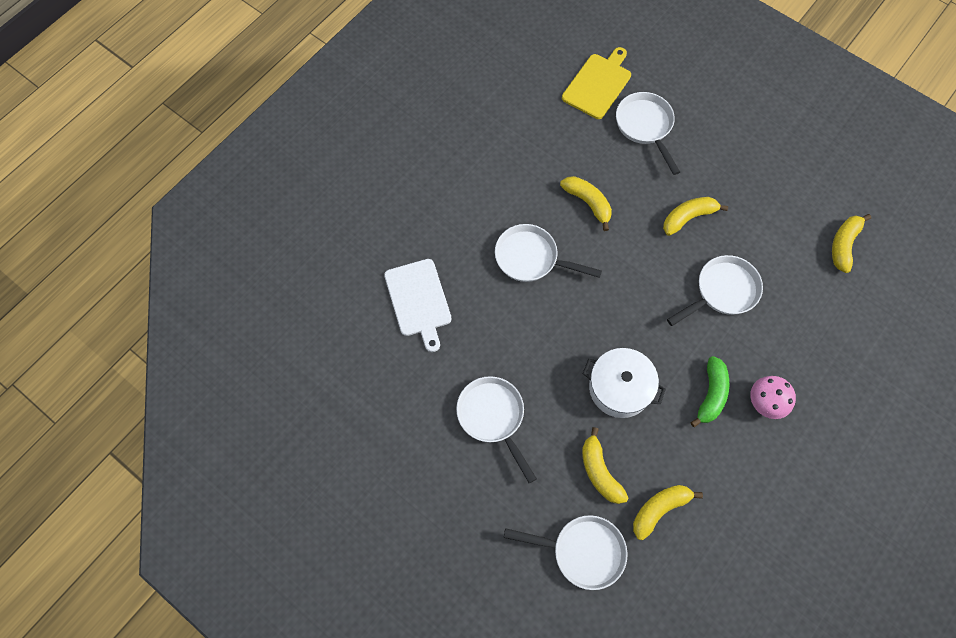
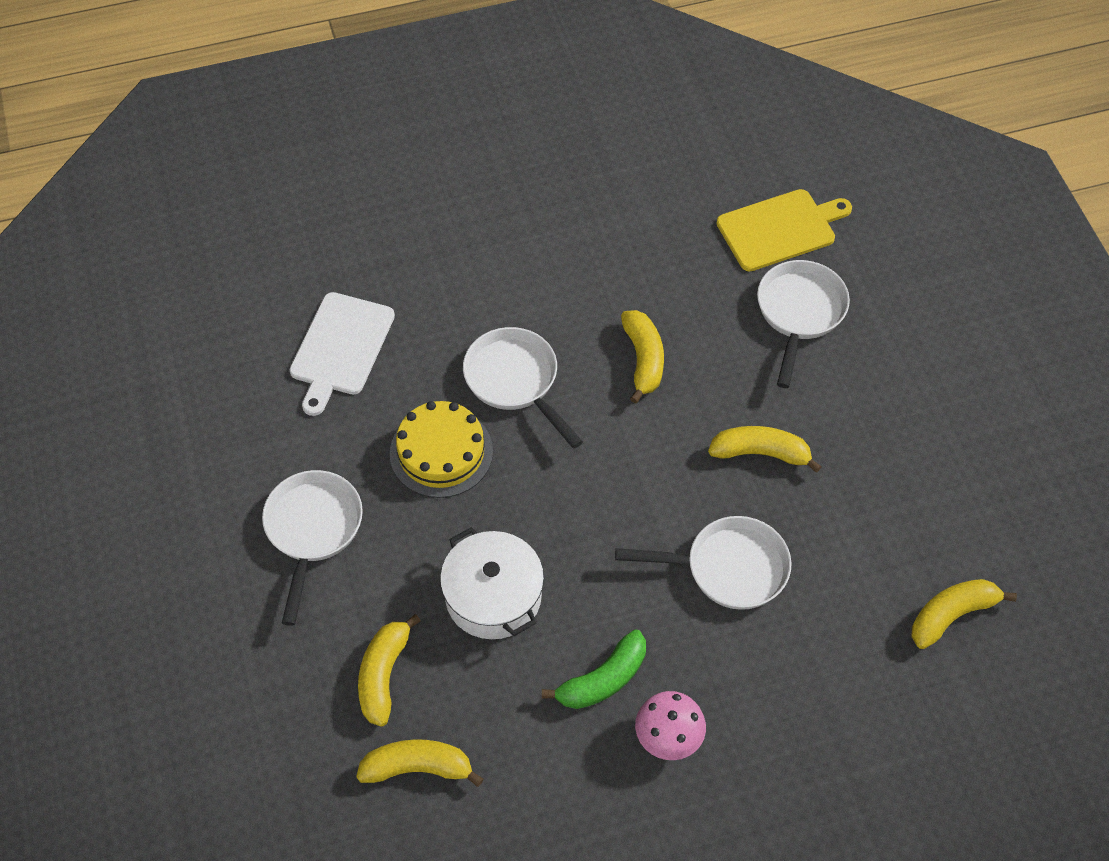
camera: 35 degrees right, 10 degrees down
(525, 325) = (441, 452): none -> yellow cake
(582, 551) = (283, 750): white pan -> none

• WORK TO COMPLETE:
Write the material above out again exactly. Omit every image.

• RESPONSE TO THE EXERCISE:
camera: 35 degrees right, 10 degrees down
(525, 325) = (441, 452): none -> yellow cake
(582, 551) = (283, 750): white pan -> none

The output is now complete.